WHAT THE TASK REQUIRES: Print the data once more, exactly as given. Drop the pictures.

INFORMATION GIVEN:
════
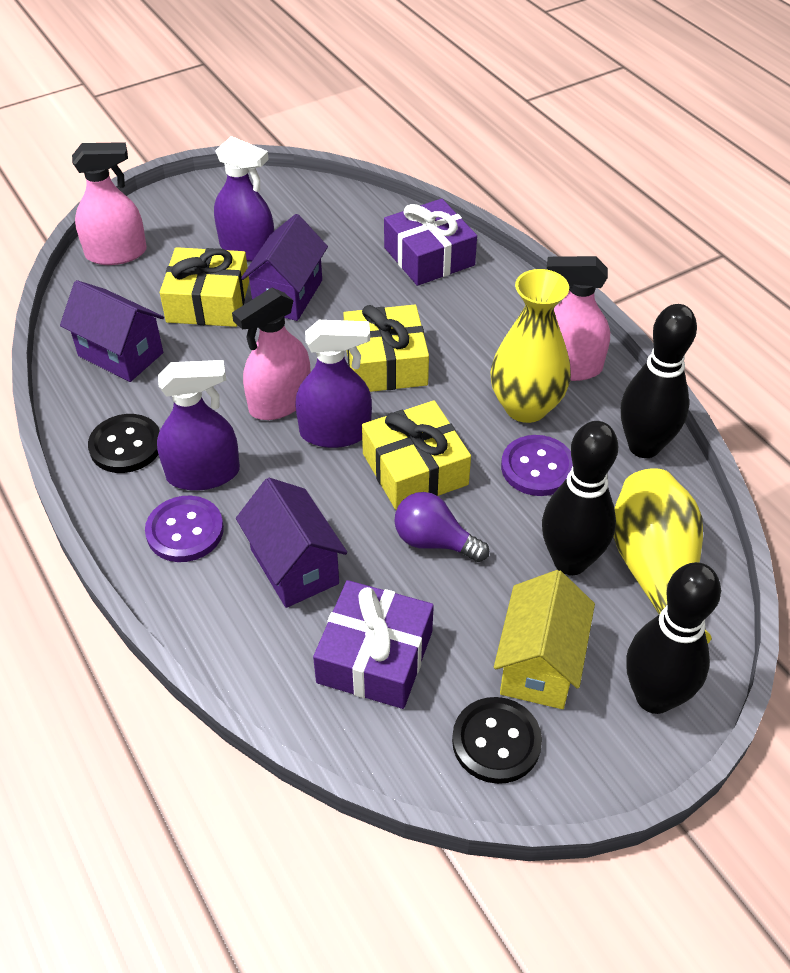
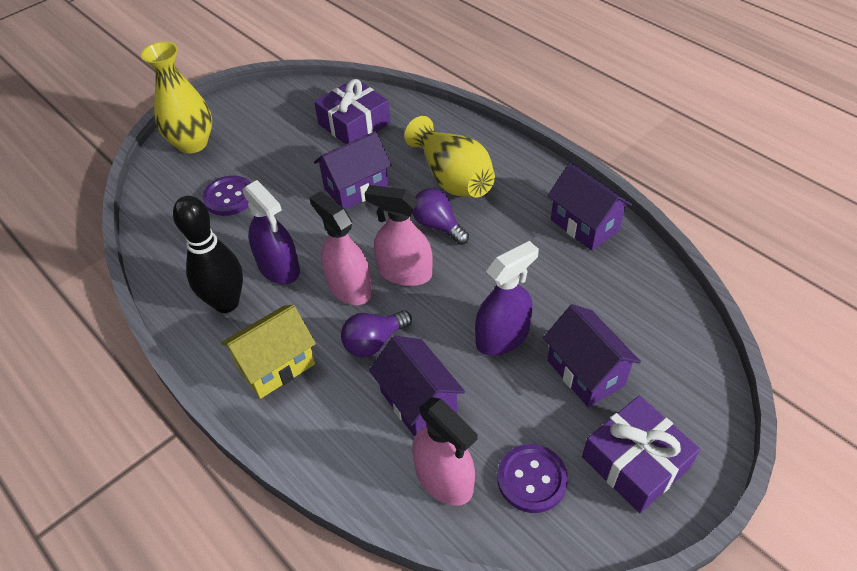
black bowling pin: 3 -> 1
black button: 2 -> 0
purple house: 3 -> 4
purple light bulb: 1 -> 2
purple spray bottle: 3 -> 2
yellow gift: 3 -> 0

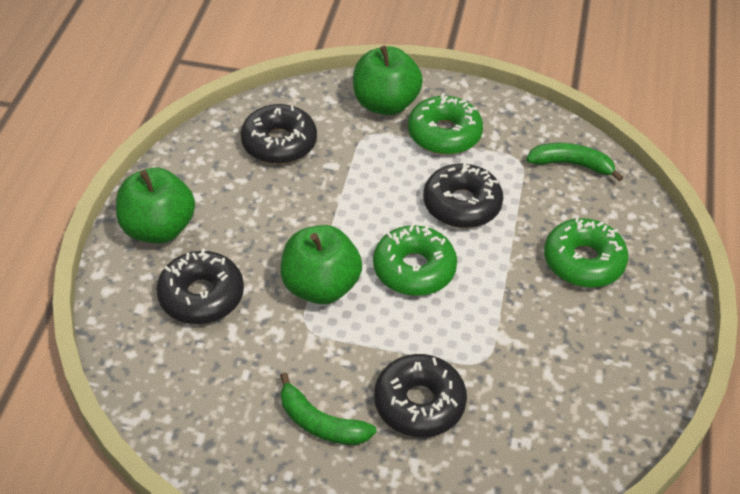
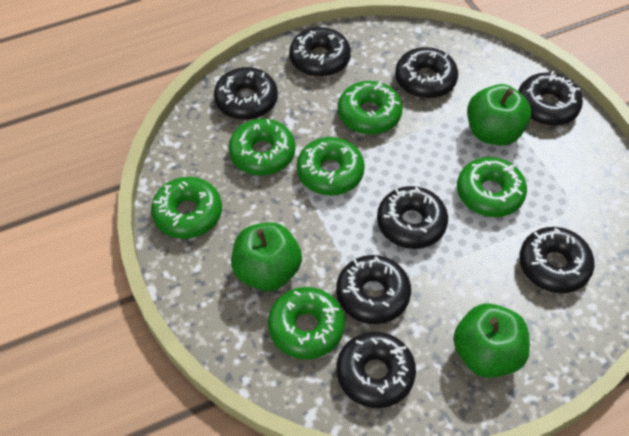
black donut: 4 -> 8
green banana: 2 -> 0
green donut: 3 -> 6

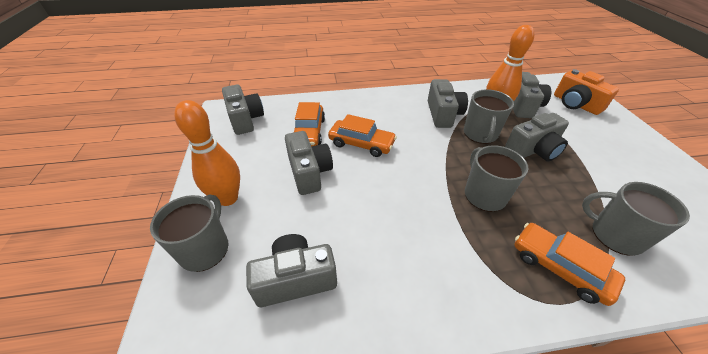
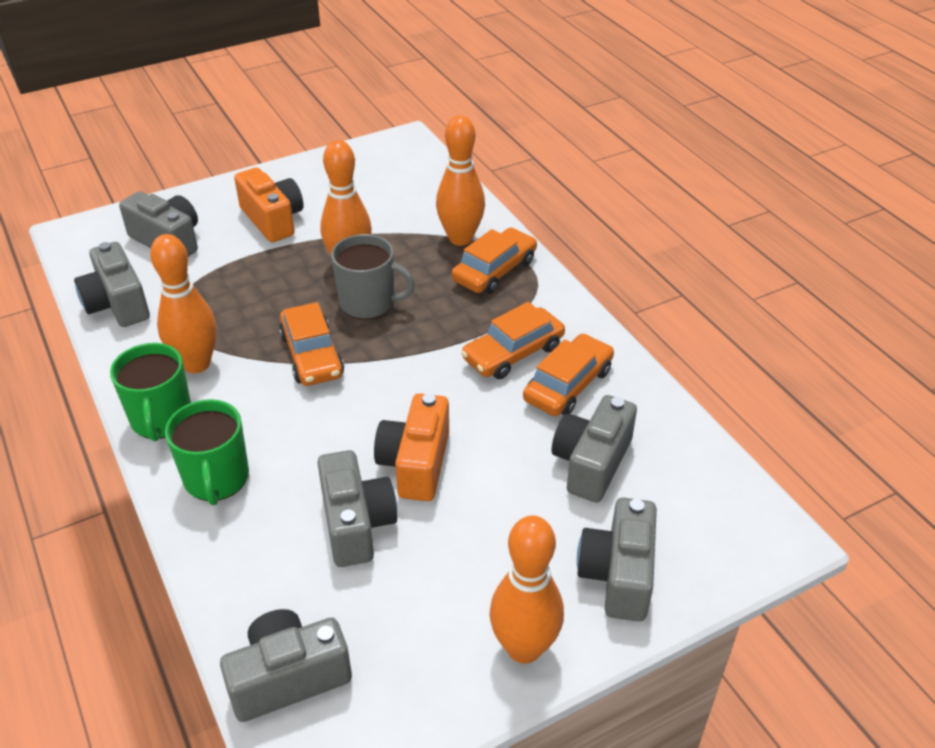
green mug: 0 -> 2
grey mug: 4 -> 1
orange bowling pin: 2 -> 4
orange camera: 1 -> 2
orange car: 3 -> 4

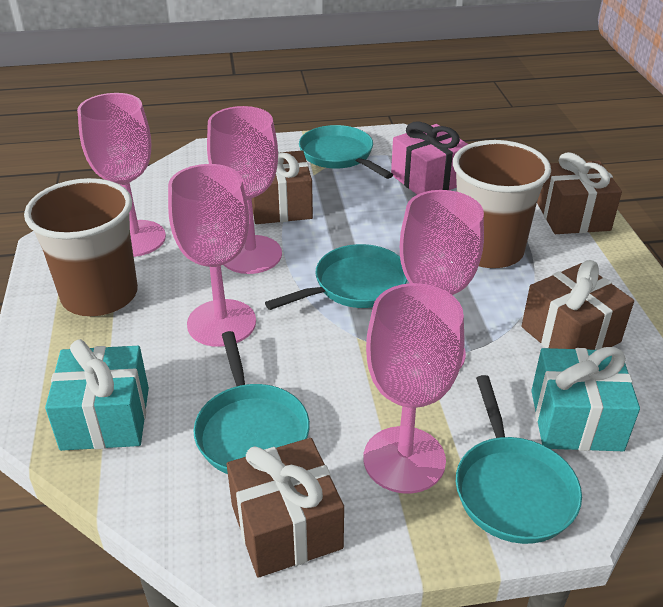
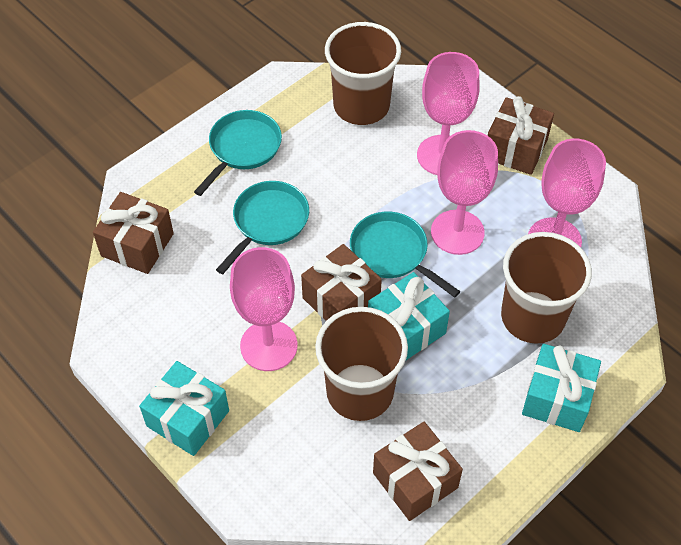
brown cup: 2 -> 3
pink gift: 1 -> 0
pink goblet: 5 -> 4
turquoise gift: 2 -> 3
turquoise pan: 4 -> 3

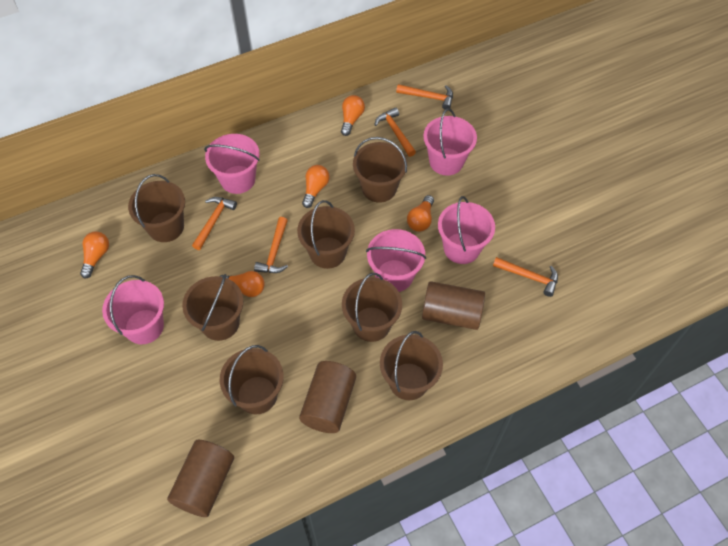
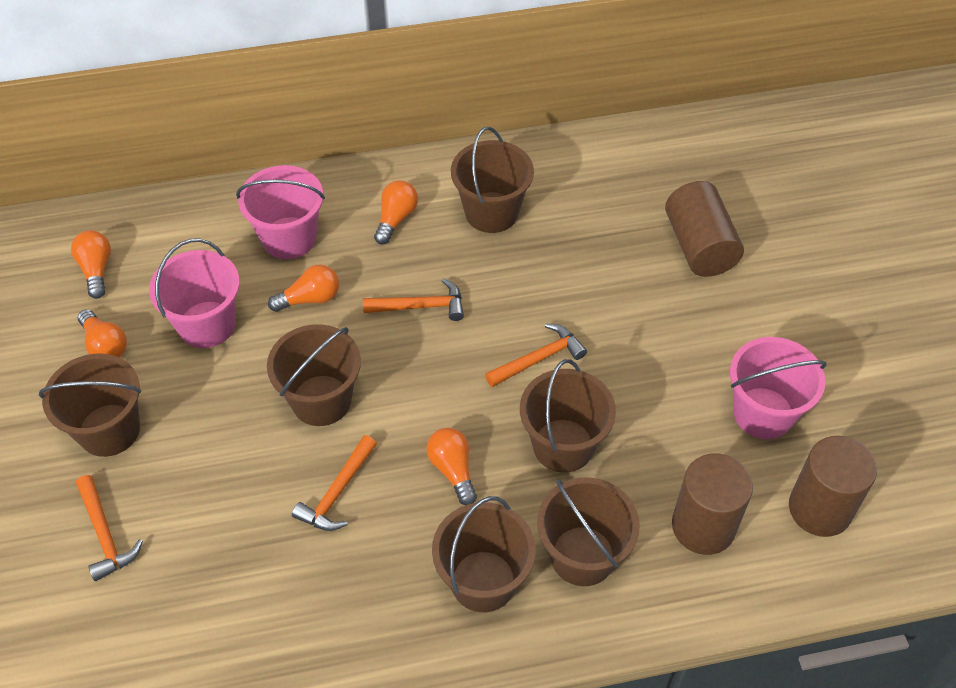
brown bucket: 7 -> 6
orange hammer: 5 -> 4
pink bucket: 5 -> 3

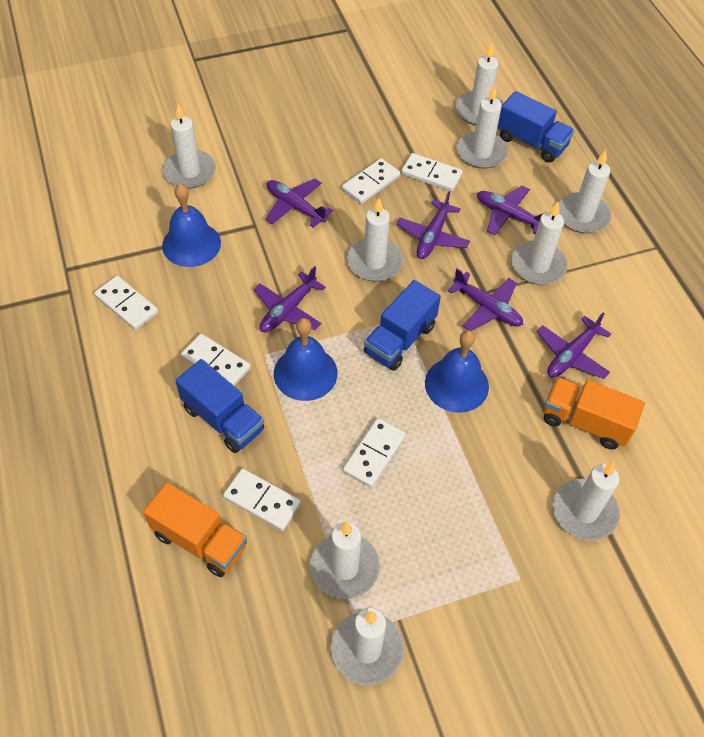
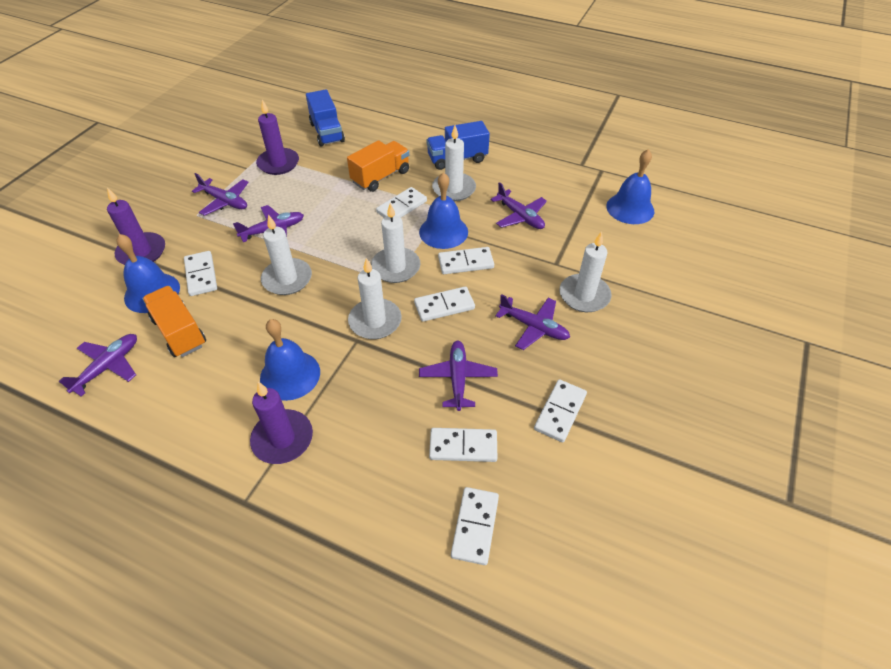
blue bell: 3 -> 4
blue truck: 3 -> 2
purple candle: 0 -> 3
white candle: 9 -> 5
white domino: 6 -> 7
════
OUTPUT BELOW:
black bowling pin: 3 -> 1
black button: 2 -> 0
purple house: 3 -> 4
purple light bulb: 1 -> 2
purple spray bottle: 3 -> 2
yellow gift: 3 -> 0

black donut: 4 -> 8
green banana: 2 -> 0
green donut: 3 -> 6

green mug: 0 -> 2
grey mug: 4 -> 1
orange bowling pin: 2 -> 4
orange camera: 1 -> 2
orange car: 3 -> 4

brown cup: 2 -> 3
pink gift: 1 -> 0
pink goblet: 5 -> 4
turquoise gift: 2 -> 3
turquoise pan: 4 -> 3

brown bucket: 7 -> 6
orange hammer: 5 -> 4
pink bucket: 5 -> 3

blue bell: 3 -> 4
blue truck: 3 -> 2
purple candle: 0 -> 3
white candle: 9 -> 5
white domino: 6 -> 7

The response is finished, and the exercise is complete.